About this exercise: Give an exact copy of the line that has "orange duck: 0 -> 3" and of every line below it, through the last, with nothing else.

Start of Block

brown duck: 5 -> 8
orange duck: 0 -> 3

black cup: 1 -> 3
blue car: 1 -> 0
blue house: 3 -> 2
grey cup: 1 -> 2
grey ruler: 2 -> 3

End of Block

Answer section:
orange duck: 0 -> 3

black cup: 1 -> 3
blue car: 1 -> 0
blue house: 3 -> 2
grey cup: 1 -> 2
grey ruler: 2 -> 3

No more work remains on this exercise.